## Goal of the exercise
Give again, unaltered, the lines of the listing below that run from the line having "C203: 2.2uF (-15V, VB) -> none" through the line having "R5: 22k (GND, N_1) -> none".
○ ○ ○ ○
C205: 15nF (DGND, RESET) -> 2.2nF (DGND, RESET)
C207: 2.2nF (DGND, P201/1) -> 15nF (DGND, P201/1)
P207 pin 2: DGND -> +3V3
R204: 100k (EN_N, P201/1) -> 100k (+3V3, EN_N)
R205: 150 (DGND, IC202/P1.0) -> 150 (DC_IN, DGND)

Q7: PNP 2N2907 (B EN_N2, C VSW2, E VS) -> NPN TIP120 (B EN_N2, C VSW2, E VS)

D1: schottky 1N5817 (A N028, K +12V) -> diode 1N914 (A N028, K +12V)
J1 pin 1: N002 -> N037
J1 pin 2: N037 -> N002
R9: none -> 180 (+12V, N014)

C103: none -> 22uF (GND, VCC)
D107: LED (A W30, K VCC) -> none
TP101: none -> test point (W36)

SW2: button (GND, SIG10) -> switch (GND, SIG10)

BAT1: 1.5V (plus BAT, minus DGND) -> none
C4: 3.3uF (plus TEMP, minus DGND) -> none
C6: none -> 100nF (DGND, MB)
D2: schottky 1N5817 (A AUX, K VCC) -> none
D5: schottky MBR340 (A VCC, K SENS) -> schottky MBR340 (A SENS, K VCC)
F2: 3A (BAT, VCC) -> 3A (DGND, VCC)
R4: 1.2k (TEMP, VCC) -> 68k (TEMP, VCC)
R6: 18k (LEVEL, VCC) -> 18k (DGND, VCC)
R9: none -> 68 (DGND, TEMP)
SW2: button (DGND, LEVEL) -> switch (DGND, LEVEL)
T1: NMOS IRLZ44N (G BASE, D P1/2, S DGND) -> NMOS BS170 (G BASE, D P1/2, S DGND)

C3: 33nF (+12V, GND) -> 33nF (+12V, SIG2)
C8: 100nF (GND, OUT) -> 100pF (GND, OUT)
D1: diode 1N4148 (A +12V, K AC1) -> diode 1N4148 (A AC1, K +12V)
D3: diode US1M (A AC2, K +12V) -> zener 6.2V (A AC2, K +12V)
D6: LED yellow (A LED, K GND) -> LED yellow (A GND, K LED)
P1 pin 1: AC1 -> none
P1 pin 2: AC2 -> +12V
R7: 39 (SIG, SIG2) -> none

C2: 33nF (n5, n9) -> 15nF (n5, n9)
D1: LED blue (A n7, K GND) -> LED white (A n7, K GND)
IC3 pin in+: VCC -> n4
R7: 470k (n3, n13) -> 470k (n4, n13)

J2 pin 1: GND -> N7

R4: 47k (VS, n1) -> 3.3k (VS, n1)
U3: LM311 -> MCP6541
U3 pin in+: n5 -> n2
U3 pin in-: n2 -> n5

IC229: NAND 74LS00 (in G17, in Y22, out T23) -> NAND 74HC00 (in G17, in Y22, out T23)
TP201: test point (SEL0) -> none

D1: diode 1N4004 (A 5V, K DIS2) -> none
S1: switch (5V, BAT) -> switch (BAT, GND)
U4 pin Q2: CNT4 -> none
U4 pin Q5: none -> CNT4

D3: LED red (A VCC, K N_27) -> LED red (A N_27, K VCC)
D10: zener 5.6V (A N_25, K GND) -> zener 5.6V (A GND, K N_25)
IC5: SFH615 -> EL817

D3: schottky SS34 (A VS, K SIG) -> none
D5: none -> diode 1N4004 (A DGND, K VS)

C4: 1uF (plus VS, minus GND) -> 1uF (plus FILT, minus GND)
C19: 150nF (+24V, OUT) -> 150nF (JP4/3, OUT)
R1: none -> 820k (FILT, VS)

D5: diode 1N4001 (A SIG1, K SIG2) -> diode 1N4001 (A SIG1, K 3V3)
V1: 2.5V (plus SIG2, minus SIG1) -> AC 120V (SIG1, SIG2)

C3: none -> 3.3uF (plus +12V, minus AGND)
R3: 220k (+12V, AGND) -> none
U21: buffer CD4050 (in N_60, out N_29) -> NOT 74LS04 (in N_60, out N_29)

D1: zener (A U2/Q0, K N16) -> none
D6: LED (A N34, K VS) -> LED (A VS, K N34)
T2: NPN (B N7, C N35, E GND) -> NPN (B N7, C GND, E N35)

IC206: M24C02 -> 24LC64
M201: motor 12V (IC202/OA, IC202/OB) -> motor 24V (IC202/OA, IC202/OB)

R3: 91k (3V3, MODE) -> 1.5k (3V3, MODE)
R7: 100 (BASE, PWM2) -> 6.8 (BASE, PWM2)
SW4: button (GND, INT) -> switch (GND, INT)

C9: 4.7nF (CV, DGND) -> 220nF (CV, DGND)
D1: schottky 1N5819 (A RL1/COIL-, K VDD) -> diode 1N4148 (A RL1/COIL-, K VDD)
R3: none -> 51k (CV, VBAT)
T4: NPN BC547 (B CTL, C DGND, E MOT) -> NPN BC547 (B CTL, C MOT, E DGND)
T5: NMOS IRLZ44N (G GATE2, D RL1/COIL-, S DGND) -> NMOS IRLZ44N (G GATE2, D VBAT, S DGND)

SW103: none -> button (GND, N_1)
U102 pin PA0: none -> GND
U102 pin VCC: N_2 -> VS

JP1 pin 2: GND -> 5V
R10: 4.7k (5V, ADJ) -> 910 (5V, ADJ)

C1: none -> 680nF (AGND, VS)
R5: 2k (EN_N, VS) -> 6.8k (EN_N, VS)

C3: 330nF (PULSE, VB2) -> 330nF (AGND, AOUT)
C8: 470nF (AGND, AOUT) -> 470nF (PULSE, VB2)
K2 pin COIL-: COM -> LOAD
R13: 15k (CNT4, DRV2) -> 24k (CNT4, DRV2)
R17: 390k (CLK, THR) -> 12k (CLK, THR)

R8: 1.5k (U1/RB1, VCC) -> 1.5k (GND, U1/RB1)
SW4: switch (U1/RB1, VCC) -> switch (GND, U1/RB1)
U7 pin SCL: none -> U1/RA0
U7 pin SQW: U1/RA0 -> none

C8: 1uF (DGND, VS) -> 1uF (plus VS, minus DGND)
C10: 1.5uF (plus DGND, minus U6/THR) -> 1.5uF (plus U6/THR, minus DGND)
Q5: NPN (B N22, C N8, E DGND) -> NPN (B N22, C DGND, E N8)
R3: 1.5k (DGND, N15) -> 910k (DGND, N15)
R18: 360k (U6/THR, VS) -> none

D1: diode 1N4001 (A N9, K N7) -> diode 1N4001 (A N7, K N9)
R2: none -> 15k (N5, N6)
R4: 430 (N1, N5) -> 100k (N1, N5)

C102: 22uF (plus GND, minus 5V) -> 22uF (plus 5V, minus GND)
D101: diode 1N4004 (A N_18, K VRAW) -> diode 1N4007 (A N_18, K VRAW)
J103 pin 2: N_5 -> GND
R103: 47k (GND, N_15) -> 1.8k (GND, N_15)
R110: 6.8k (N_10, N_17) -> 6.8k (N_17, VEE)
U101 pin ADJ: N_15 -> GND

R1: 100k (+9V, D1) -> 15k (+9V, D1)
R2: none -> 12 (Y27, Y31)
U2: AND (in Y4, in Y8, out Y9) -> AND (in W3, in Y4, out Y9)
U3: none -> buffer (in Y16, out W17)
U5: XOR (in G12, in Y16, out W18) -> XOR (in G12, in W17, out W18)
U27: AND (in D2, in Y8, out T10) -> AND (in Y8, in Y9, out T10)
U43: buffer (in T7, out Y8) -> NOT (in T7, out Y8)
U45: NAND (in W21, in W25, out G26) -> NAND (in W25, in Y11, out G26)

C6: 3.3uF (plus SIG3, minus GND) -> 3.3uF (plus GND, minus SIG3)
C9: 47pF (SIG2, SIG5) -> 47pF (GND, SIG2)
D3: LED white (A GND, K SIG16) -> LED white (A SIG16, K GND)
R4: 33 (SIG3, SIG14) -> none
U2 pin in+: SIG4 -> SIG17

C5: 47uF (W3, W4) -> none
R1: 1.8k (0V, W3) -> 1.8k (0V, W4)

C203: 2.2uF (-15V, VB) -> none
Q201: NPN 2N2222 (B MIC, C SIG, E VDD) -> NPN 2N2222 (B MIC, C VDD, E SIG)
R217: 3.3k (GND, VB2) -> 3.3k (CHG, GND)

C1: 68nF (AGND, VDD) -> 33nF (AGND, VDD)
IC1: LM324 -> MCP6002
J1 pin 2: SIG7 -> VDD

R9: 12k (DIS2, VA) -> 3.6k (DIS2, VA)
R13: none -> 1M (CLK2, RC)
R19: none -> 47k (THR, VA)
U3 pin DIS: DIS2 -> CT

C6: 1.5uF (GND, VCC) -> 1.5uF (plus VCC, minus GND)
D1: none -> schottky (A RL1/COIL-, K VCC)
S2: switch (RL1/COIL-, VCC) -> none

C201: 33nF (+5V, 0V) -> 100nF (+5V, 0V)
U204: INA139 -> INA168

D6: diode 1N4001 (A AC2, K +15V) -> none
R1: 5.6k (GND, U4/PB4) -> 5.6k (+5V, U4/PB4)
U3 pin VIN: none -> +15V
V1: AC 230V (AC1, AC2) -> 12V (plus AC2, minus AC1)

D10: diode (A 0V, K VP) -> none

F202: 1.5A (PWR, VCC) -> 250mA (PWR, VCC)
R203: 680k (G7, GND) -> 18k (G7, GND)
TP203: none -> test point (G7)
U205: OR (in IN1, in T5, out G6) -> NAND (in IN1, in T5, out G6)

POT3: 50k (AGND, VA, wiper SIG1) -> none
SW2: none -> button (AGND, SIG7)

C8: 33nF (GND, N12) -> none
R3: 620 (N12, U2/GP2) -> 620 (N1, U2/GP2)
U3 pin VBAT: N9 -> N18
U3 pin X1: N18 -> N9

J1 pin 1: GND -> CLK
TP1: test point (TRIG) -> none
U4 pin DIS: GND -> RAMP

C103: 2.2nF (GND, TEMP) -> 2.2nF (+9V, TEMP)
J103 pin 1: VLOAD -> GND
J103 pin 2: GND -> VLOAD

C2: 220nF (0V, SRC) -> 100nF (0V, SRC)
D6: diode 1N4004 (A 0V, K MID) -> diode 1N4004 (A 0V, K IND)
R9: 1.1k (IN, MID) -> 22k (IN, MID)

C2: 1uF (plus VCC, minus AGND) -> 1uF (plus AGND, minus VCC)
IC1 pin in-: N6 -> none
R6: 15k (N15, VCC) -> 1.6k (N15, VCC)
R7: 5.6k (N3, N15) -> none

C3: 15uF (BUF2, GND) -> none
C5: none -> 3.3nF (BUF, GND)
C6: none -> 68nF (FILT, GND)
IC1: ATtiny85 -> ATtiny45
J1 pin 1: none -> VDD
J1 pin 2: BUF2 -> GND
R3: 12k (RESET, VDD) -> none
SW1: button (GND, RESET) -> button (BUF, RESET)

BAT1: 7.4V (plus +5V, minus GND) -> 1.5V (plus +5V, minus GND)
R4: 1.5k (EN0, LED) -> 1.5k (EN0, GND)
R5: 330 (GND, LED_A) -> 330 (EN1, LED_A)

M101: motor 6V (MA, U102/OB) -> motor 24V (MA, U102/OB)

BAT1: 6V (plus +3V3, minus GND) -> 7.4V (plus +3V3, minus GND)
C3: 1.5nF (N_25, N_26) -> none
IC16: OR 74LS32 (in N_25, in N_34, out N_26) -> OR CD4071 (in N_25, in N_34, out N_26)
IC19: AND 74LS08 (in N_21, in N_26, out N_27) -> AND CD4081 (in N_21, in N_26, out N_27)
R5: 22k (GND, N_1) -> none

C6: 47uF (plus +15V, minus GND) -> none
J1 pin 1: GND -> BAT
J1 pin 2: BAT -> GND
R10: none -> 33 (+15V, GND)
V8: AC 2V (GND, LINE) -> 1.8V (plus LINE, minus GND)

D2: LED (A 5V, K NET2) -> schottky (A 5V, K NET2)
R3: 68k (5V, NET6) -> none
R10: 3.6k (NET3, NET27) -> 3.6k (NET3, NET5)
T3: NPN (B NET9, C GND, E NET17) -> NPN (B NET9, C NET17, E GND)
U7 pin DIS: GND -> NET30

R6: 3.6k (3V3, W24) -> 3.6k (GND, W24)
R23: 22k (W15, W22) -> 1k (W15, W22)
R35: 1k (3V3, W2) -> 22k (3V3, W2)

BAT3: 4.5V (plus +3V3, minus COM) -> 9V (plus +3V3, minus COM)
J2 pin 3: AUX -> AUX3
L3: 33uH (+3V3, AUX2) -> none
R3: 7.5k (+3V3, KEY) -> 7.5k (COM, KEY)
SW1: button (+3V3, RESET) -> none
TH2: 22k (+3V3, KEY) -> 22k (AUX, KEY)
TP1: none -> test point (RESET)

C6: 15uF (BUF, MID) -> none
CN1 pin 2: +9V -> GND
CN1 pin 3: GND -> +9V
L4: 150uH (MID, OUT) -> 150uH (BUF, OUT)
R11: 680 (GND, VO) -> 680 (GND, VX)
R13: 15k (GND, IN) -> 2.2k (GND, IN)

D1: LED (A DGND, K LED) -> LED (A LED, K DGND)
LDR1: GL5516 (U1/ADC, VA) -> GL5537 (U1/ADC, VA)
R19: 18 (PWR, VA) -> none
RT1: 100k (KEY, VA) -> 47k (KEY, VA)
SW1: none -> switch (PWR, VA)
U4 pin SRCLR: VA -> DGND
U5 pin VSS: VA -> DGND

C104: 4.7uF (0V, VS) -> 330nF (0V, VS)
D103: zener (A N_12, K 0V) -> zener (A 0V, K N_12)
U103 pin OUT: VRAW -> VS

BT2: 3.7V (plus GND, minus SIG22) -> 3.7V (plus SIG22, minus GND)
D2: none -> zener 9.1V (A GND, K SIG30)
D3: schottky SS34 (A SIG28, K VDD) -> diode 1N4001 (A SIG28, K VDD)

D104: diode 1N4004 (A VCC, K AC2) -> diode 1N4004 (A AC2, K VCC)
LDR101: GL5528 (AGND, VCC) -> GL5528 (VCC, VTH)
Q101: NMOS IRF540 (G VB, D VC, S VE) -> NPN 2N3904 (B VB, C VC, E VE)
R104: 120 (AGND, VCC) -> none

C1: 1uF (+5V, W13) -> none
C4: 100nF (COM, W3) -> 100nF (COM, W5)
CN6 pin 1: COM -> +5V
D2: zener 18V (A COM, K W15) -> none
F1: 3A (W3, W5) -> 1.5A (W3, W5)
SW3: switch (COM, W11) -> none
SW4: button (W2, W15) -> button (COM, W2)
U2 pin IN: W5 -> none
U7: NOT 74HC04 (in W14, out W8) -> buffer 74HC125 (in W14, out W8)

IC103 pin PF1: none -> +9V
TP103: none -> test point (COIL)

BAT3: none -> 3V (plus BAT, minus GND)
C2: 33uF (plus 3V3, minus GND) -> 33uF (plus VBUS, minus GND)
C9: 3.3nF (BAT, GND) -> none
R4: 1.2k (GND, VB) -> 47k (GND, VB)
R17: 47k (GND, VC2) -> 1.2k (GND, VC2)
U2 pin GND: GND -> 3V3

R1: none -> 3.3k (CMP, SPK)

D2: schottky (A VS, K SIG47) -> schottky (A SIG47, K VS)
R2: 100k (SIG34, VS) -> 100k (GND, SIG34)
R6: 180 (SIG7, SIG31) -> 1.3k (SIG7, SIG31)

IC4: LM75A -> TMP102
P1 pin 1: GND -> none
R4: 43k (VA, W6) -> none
○ ○ ○ ○
## Expected answer
C203: 2.2uF (-15V, VB) -> none
Q201: NPN 2N2222 (B MIC, C SIG, E VDD) -> NPN 2N2222 (B MIC, C VDD, E SIG)
R217: 3.3k (GND, VB2) -> 3.3k (CHG, GND)

C1: 68nF (AGND, VDD) -> 33nF (AGND, VDD)
IC1: LM324 -> MCP6002
J1 pin 2: SIG7 -> VDD

R9: 12k (DIS2, VA) -> 3.6k (DIS2, VA)
R13: none -> 1M (CLK2, RC)
R19: none -> 47k (THR, VA)
U3 pin DIS: DIS2 -> CT

C6: 1.5uF (GND, VCC) -> 1.5uF (plus VCC, minus GND)
D1: none -> schottky (A RL1/COIL-, K VCC)
S2: switch (RL1/COIL-, VCC) -> none

C201: 33nF (+5V, 0V) -> 100nF (+5V, 0V)
U204: INA139 -> INA168

D6: diode 1N4001 (A AC2, K +15V) -> none
R1: 5.6k (GND, U4/PB4) -> 5.6k (+5V, U4/PB4)
U3 pin VIN: none -> +15V
V1: AC 230V (AC1, AC2) -> 12V (plus AC2, minus AC1)

D10: diode (A 0V, K VP) -> none

F202: 1.5A (PWR, VCC) -> 250mA (PWR, VCC)
R203: 680k (G7, GND) -> 18k (G7, GND)
TP203: none -> test point (G7)
U205: OR (in IN1, in T5, out G6) -> NAND (in IN1, in T5, out G6)

POT3: 50k (AGND, VA, wiper SIG1) -> none
SW2: none -> button (AGND, SIG7)

C8: 33nF (GND, N12) -> none
R3: 620 (N12, U2/GP2) -> 620 (N1, U2/GP2)
U3 pin VBAT: N9 -> N18
U3 pin X1: N18 -> N9

J1 pin 1: GND -> CLK
TP1: test point (TRIG) -> none
U4 pin DIS: GND -> RAMP

C103: 2.2nF (GND, TEMP) -> 2.2nF (+9V, TEMP)
J103 pin 1: VLOAD -> GND
J103 pin 2: GND -> VLOAD

C2: 220nF (0V, SRC) -> 100nF (0V, SRC)
D6: diode 1N4004 (A 0V, K MID) -> diode 1N4004 (A 0V, K IND)
R9: 1.1k (IN, MID) -> 22k (IN, MID)

C2: 1uF (plus VCC, minus AGND) -> 1uF (plus AGND, minus VCC)
IC1 pin in-: N6 -> none
R6: 15k (N15, VCC) -> 1.6k (N15, VCC)
R7: 5.6k (N3, N15) -> none

C3: 15uF (BUF2, GND) -> none
C5: none -> 3.3nF (BUF, GND)
C6: none -> 68nF (FILT, GND)
IC1: ATtiny85 -> ATtiny45
J1 pin 1: none -> VDD
J1 pin 2: BUF2 -> GND
R3: 12k (RESET, VDD) -> none
SW1: button (GND, RESET) -> button (BUF, RESET)

BAT1: 7.4V (plus +5V, minus GND) -> 1.5V (plus +5V, minus GND)
R4: 1.5k (EN0, LED) -> 1.5k (EN0, GND)
R5: 330 (GND, LED_A) -> 330 (EN1, LED_A)

M101: motor 6V (MA, U102/OB) -> motor 24V (MA, U102/OB)

BAT1: 6V (plus +3V3, minus GND) -> 7.4V (plus +3V3, minus GND)
C3: 1.5nF (N_25, N_26) -> none
IC16: OR 74LS32 (in N_25, in N_34, out N_26) -> OR CD4071 (in N_25, in N_34, out N_26)
IC19: AND 74LS08 (in N_21, in N_26, out N_27) -> AND CD4081 (in N_21, in N_26, out N_27)
R5: 22k (GND, N_1) -> none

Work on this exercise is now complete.